++++ Supplied material
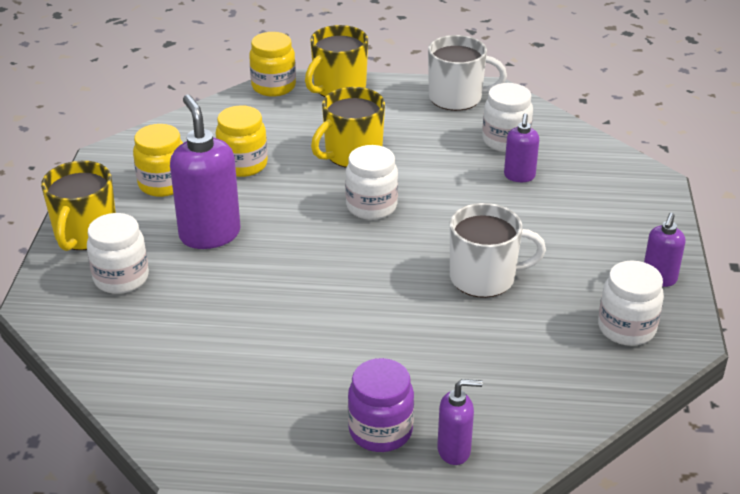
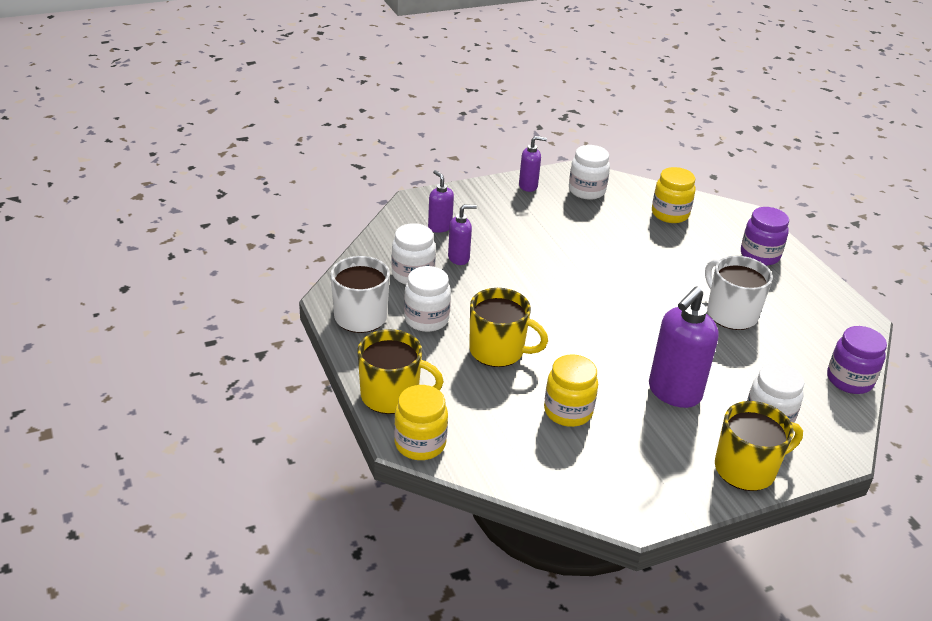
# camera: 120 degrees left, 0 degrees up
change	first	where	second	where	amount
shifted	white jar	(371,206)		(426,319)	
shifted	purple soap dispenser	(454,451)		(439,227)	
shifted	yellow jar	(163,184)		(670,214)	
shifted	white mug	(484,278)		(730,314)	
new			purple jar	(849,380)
++++++++
§ **Work to complete**: Go through the entries above and copy out every line that includes the word "purple".

§ **Result**:
shifted	purple soap dispenser	(454,451)		(439,227)	
new			purple jar	(849,380)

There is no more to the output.